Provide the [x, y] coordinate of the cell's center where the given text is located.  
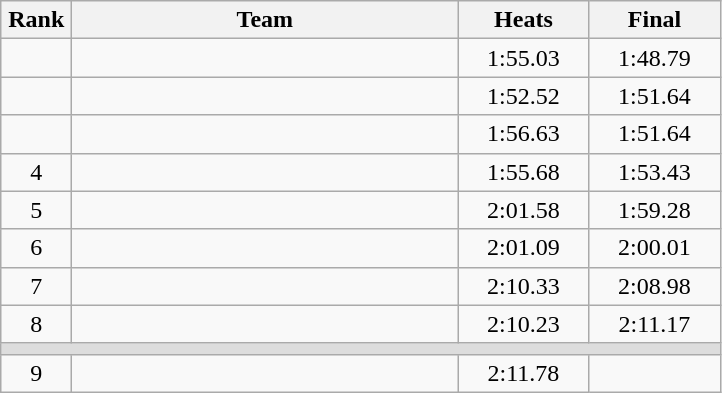
2:11.17 [654, 324]
2:01.09 [524, 248]
Team [265, 20]
4 [36, 172]
9 [36, 373]
2:11.78 [524, 373]
2:01.58 [524, 210]
Final [654, 20]
6 [36, 248]
1:53.43 [654, 172]
1:56.63 [524, 134]
2:10.23 [524, 324]
2:10.33 [524, 286]
5 [36, 210]
1:48.79 [654, 58]
Heats [524, 20]
1:52.52 [524, 96]
2:00.01 [654, 248]
8 [36, 324]
Rank [36, 20]
2:08.98 [654, 286]
1:55.03 [524, 58]
7 [36, 286]
1:55.68 [524, 172]
1:59.28 [654, 210]
Detect which cell encompasses the target text, then output its (X, Y) center coordinate. 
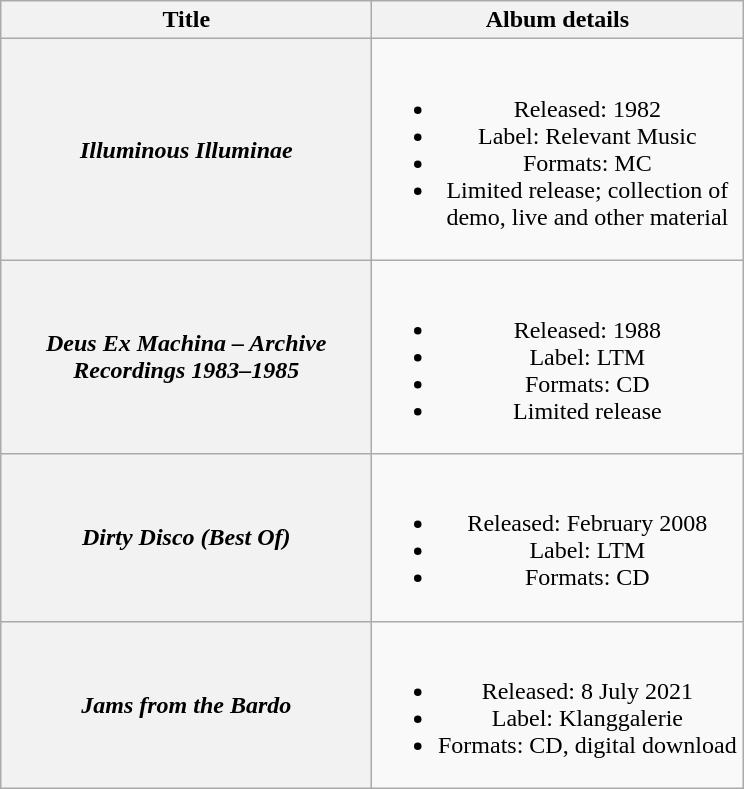
Released: 8 July 2021Label: KlanggalerieFormats: CD, digital download (558, 704)
Jams from the Bardo (186, 704)
Released: 1982Label: Relevant MusicFormats: MCLimited release; collection of demo, live and other material (558, 150)
Title (186, 20)
Album details (558, 20)
Released: February 2008Label: LTMFormats: CD (558, 538)
Released: 1988Label: LTMFormats: CDLimited release (558, 357)
Dirty Disco (Best Of) (186, 538)
Deus Ex Machina – Archive Recordings 1983–1985 (186, 357)
Illuminous Illuminae (186, 150)
Identify which cell holds the provided text, then report its (X, Y) central coordinate. 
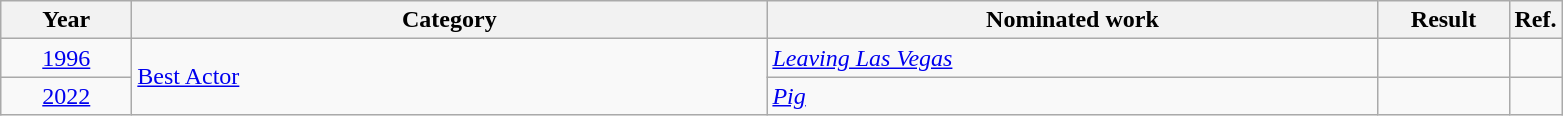
Result (1444, 20)
Category (450, 20)
Year (66, 20)
Ref. (1536, 20)
Leaving Las Vegas (1072, 58)
Best Actor (450, 77)
Nominated work (1072, 20)
2022 (66, 96)
Pig (1072, 96)
1996 (66, 58)
Determine the [X, Y] coordinate at the center of the cell enclosing the given text.  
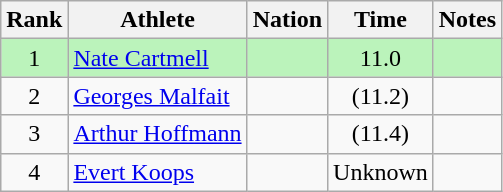
Notes [467, 20]
11.0 [381, 58]
4 [34, 172]
Georges Malfait [158, 96]
Athlete [158, 20]
3 [34, 134]
2 [34, 96]
Unknown [381, 172]
Evert Koops [158, 172]
1 [34, 58]
Arthur Hoffmann [158, 134]
(11.2) [381, 96]
Time [381, 20]
(11.4) [381, 134]
Rank [34, 20]
Nate Cartmell [158, 58]
Nation [287, 20]
Find where the given text appears and provide that cell's center as [x, y] coordinate. 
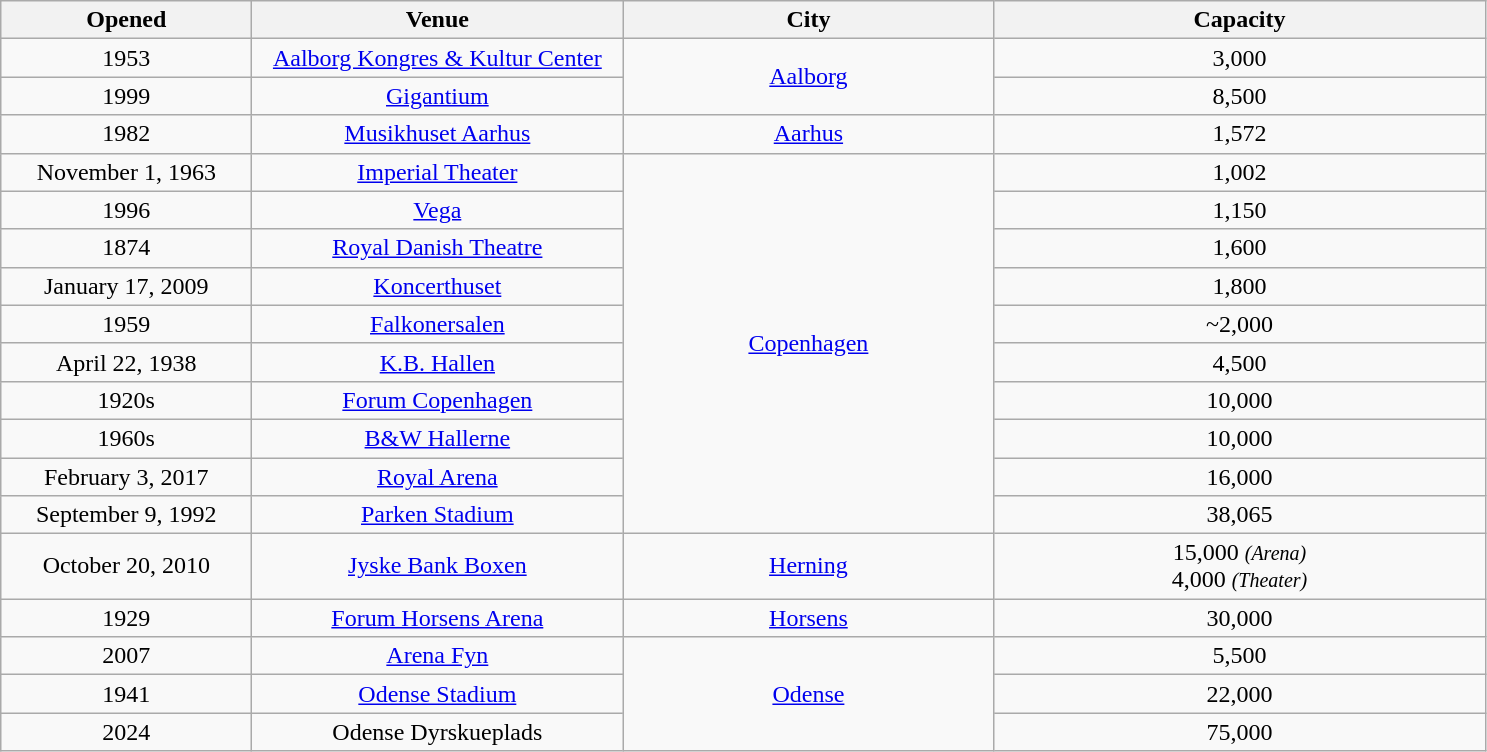
4,500 [1240, 362]
Royal Arena [438, 477]
Musikhuset Aarhus [438, 134]
~2,000 [1240, 324]
Aarhus [808, 134]
Odense [808, 694]
1920s [126, 400]
1,600 [1240, 248]
1941 [126, 694]
Forum Horsens Arena [438, 618]
1,150 [1240, 210]
1,002 [1240, 172]
Copenhagen [808, 344]
1953 [126, 58]
15,000 (Arena)4,000 (Theater) [1240, 566]
Parken Stadium [438, 515]
Vega [438, 210]
1982 [126, 134]
April 22, 1938 [126, 362]
1,800 [1240, 286]
September 9, 1992 [126, 515]
B&W Hallerne [438, 438]
Odense Stadium [438, 694]
16,000 [1240, 477]
8,500 [1240, 96]
Falkonersalen [438, 324]
Aalborg [808, 77]
Herning [808, 566]
75,000 [1240, 732]
30,000 [1240, 618]
Gigantium [438, 96]
2007 [126, 656]
1960s [126, 438]
January 17, 2009 [126, 286]
Imperial Theater [438, 172]
1959 [126, 324]
1996 [126, 210]
Forum Copenhagen [438, 400]
1999 [126, 96]
Arena Fyn [438, 656]
Horsens [808, 618]
1,572 [1240, 134]
5,500 [1240, 656]
K.B. Hallen [438, 362]
Odense Dyrskueplads [438, 732]
Aalborg Kongres & Kultur Center [438, 58]
Venue [438, 20]
City [808, 20]
Royal Danish Theatre [438, 248]
Capacity [1240, 20]
October 20, 2010 [126, 566]
1929 [126, 618]
February 3, 2017 [126, 477]
1874 [126, 248]
2024 [126, 732]
November 1, 1963 [126, 172]
Opened [126, 20]
38,065 [1240, 515]
Koncerthuset [438, 286]
Jyske Bank Boxen [438, 566]
22,000 [1240, 694]
3,000 [1240, 58]
Scan for the cell matching the given text and deliver its [X, Y] coordinate at center. 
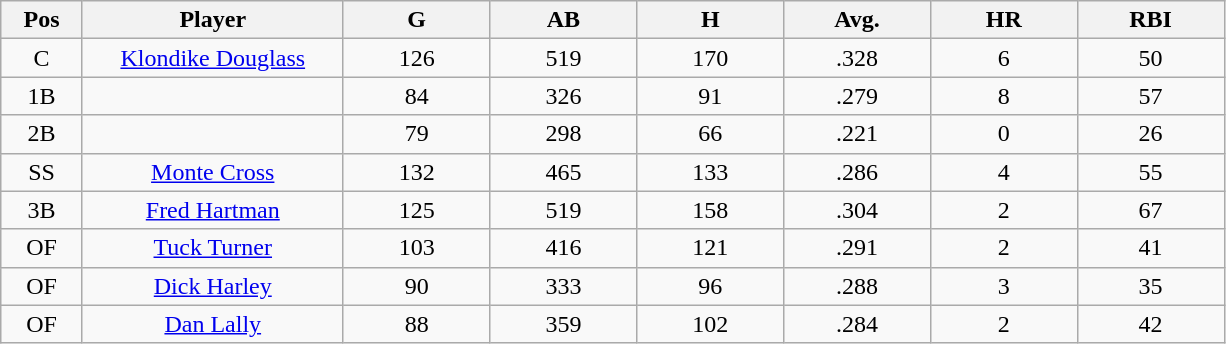
359 [564, 324]
.279 [858, 96]
326 [564, 96]
26 [1150, 134]
3B [42, 210]
AB [564, 20]
41 [1150, 248]
125 [416, 210]
55 [1150, 172]
170 [710, 58]
G [416, 20]
8 [1004, 96]
465 [564, 172]
Avg. [858, 20]
132 [416, 172]
50 [1150, 58]
Monte Cross [212, 172]
0 [1004, 134]
Fred Hartman [212, 210]
2B [42, 134]
35 [1150, 286]
84 [416, 96]
103 [416, 248]
126 [416, 58]
91 [710, 96]
Klondike Douglass [212, 58]
88 [416, 324]
57 [1150, 96]
79 [416, 134]
Dan Lally [212, 324]
HR [1004, 20]
133 [710, 172]
333 [564, 286]
121 [710, 248]
416 [564, 248]
.328 [858, 58]
Pos [42, 20]
102 [710, 324]
H [710, 20]
.221 [858, 134]
SS [42, 172]
RBI [1150, 20]
C [42, 58]
3 [1004, 286]
Tuck Turner [212, 248]
.286 [858, 172]
4 [1004, 172]
Player [212, 20]
.284 [858, 324]
42 [1150, 324]
90 [416, 286]
.304 [858, 210]
298 [564, 134]
96 [710, 286]
1B [42, 96]
Dick Harley [212, 286]
6 [1004, 58]
158 [710, 210]
.291 [858, 248]
66 [710, 134]
67 [1150, 210]
.288 [858, 286]
Determine the [x, y] coordinate at the center of the cell enclosing the given text.  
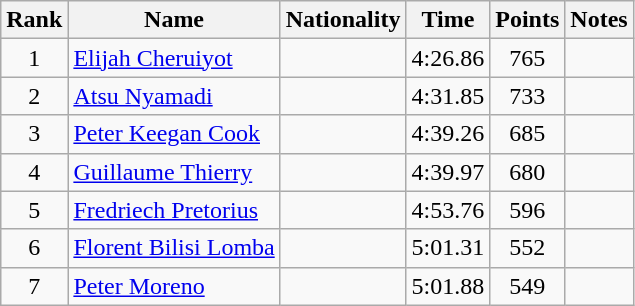
Peter Moreno [174, 286]
Florent Bilisi Lomba [174, 248]
552 [528, 248]
5:01.31 [448, 248]
Peter Keegan Cook [174, 134]
5 [34, 210]
Nationality [343, 20]
765 [528, 58]
Rank [34, 20]
1 [34, 58]
3 [34, 134]
596 [528, 210]
4 [34, 172]
5:01.88 [448, 286]
Notes [599, 20]
Time [448, 20]
6 [34, 248]
Atsu Nyamadi [174, 96]
Elijah Cheruiyot [174, 58]
549 [528, 286]
Name [174, 20]
Points [528, 20]
Guillaume Thierry [174, 172]
4:39.26 [448, 134]
2 [34, 96]
733 [528, 96]
4:53.76 [448, 210]
7 [34, 286]
Fredriech Pretorius [174, 210]
680 [528, 172]
4:26.86 [448, 58]
4:31.85 [448, 96]
685 [528, 134]
4:39.97 [448, 172]
Return the [X, Y] coordinate for the center point of the cell that contains the specified text.  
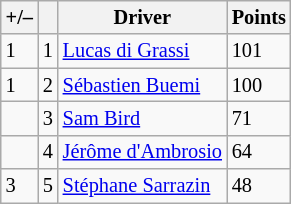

### EXERCISE REQUIREMENTS
Copy the data above line for line without any changes, and omit the pictures from your copy.

### ANSWER BELOW
Provide the [x, y] coordinate of the cell's center where the given text is located.  
2:11.17 [654, 324]
2:01.09 [524, 248]
Team [265, 20]
4 [36, 172]
9 [36, 373]
2:11.78 [524, 373]
2:01.58 [524, 210]
Final [654, 20]
6 [36, 248]
1:53.43 [654, 172]
1:56.63 [524, 134]
2:10.23 [524, 324]
2:10.33 [524, 286]
5 [36, 210]
1:48.79 [654, 58]
Heats [524, 20]
1:52.52 [524, 96]
2:00.01 [654, 248]
8 [36, 324]
Rank [36, 20]
2:08.98 [654, 286]
1:55.03 [524, 58]
7 [36, 286]
1:55.68 [524, 172]
1:59.28 [654, 210]
Detect which cell encompasses the target text, then output its (X, Y) center coordinate. 
Released: 8 July 2021Label: KlanggalerieFormats: CD, digital download (558, 704)
Jams from the Bardo (186, 704)
Released: 1982Label: Relevant MusicFormats: MCLimited release; collection of demo, live and other material (558, 150)
Title (186, 20)
Album details (558, 20)
Released: February 2008Label: LTMFormats: CD (558, 538)
Released: 1988Label: LTMFormats: CDLimited release (558, 357)
Dirty Disco (Best Of) (186, 538)
Deus Ex Machina – Archive Recordings 1983–1985 (186, 357)
Illuminous Illuminae (186, 150)
Identify which cell holds the provided text, then report its (X, Y) central coordinate. 
Result (1444, 20)
Category (450, 20)
Year (66, 20)
Ref. (1536, 20)
Leaving Las Vegas (1072, 58)
Best Actor (450, 77)
Nominated work (1072, 20)
2022 (66, 96)
Pig (1072, 96)
1996 (66, 58)
Determine the [X, Y] coordinate at the center of the cell enclosing the given text.  
Notes [467, 20]
11.0 [381, 58]
4 [34, 172]
Georges Malfait [158, 96]
Athlete [158, 20]
3 [34, 134]
2 [34, 96]
Unknown [381, 172]
Evert Koops [158, 172]
1 [34, 58]
Arthur Hoffmann [158, 134]
(11.2) [381, 96]
Time [381, 20]
(11.4) [381, 134]
Rank [34, 20]
Nate Cartmell [158, 58]
Nation [287, 20]
Find where the given text appears and provide that cell's center as [x, y] coordinate. 
4,500 [1240, 362]
Royal Arena [438, 477]
Musikhuset Aarhus [438, 134]
~2,000 [1240, 324]
Aarhus [808, 134]
Odense [808, 694]
1920s [126, 400]
1,600 [1240, 248]
1941 [126, 694]
Forum Horsens Arena [438, 618]
1,150 [1240, 210]
1,002 [1240, 172]
Copenhagen [808, 344]
1953 [126, 58]
15,000 (Arena)4,000 (Theater) [1240, 566]
Parken Stadium [438, 515]
Vega [438, 210]
1982 [126, 134]
April 22, 1938 [126, 362]
1,800 [1240, 286]
September 9, 1992 [126, 515]
B&W Hallerne [438, 438]
Odense Stadium [438, 694]
16,000 [1240, 477]
8,500 [1240, 96]
Falkonersalen [438, 324]
Aalborg [808, 77]
Herning [808, 566]
75,000 [1240, 732]
30,000 [1240, 618]
Gigantium [438, 96]
2007 [126, 656]
1960s [126, 438]
January 17, 2009 [126, 286]
Imperial Theater [438, 172]
1959 [126, 324]
1996 [126, 210]
Forum Copenhagen [438, 400]
1999 [126, 96]
Arena Fyn [438, 656]
Horsens [808, 618]
1,572 [1240, 134]
5,500 [1240, 656]
K.B. Hallen [438, 362]
Odense Dyrskueplads [438, 732]
Aalborg Kongres & Kultur Center [438, 58]
Venue [438, 20]
City [808, 20]
Royal Danish Theatre [438, 248]
Capacity [1240, 20]
October 20, 2010 [126, 566]
1929 [126, 618]
February 3, 2017 [126, 477]
1874 [126, 248]
2024 [126, 732]
November 1, 1963 [126, 172]
Opened [126, 20]
38,065 [1240, 515]
Koncerthuset [438, 286]
Jyske Bank Boxen [438, 566]
22,000 [1240, 694]
3,000 [1240, 58]
Scan for the cell matching the given text and deliver its [X, Y] coordinate at center. 
359 [564, 324]
.279 [858, 96]
326 [564, 96]
26 [1150, 134]
3B [42, 210]
AB [564, 20]
41 [1150, 248]
125 [416, 210]
55 [1150, 172]
170 [710, 58]
G [416, 20]
8 [1004, 96]
465 [564, 172]
Avg. [858, 20]
132 [416, 172]
50 [1150, 58]
Monte Cross [212, 172]
0 [1004, 134]
Fred Hartman [212, 210]
2B [42, 134]
35 [1150, 286]
84 [416, 96]
103 [416, 248]
126 [416, 58]
91 [710, 96]
Klondike Douglass [212, 58]
88 [416, 324]
57 [1150, 96]
79 [416, 134]
Dan Lally [212, 324]
HR [1004, 20]
133 [710, 172]
333 [564, 286]
121 [710, 248]
416 [564, 248]
.328 [858, 58]
Pos [42, 20]
102 [710, 324]
H [710, 20]
.221 [858, 134]
SS [42, 172]
RBI [1150, 20]
C [42, 58]
3 [1004, 286]
Tuck Turner [212, 248]
.286 [858, 172]
4 [1004, 172]
Player [212, 20]
.284 [858, 324]
42 [1150, 324]
90 [416, 286]
.304 [858, 210]
298 [564, 134]
96 [710, 286]
1B [42, 96]
Dick Harley [212, 286]
6 [1004, 58]
158 [710, 210]
.291 [858, 248]
66 [710, 134]
67 [1150, 210]
.288 [858, 286]
Determine the [x, y] coordinate at the center of the cell enclosing the given text.  
Peter Moreno [174, 286]
Florent Bilisi Lomba [174, 248]
552 [528, 248]
5:01.31 [448, 248]
Peter Keegan Cook [174, 134]
5 [34, 210]
Nationality [343, 20]
765 [528, 58]
Rank [34, 20]
1 [34, 58]
3 [34, 134]
596 [528, 210]
4 [34, 172]
5:01.88 [448, 286]
Notes [599, 20]
Time [448, 20]
6 [34, 248]
Atsu Nyamadi [174, 96]
Elijah Cheruiyot [174, 58]
549 [528, 286]
Name [174, 20]
Points [528, 20]
Guillaume Thierry [174, 172]
4:39.26 [448, 134]
2 [34, 96]
733 [528, 96]
4:53.76 [448, 210]
7 [34, 286]
Fredriech Pretorius [174, 210]
680 [528, 172]
4:26.86 [448, 58]
4:31.85 [448, 96]
685 [528, 134]
4:39.97 [448, 172]
Return the [X, Y] coordinate for the center point of the cell that contains the specified text.  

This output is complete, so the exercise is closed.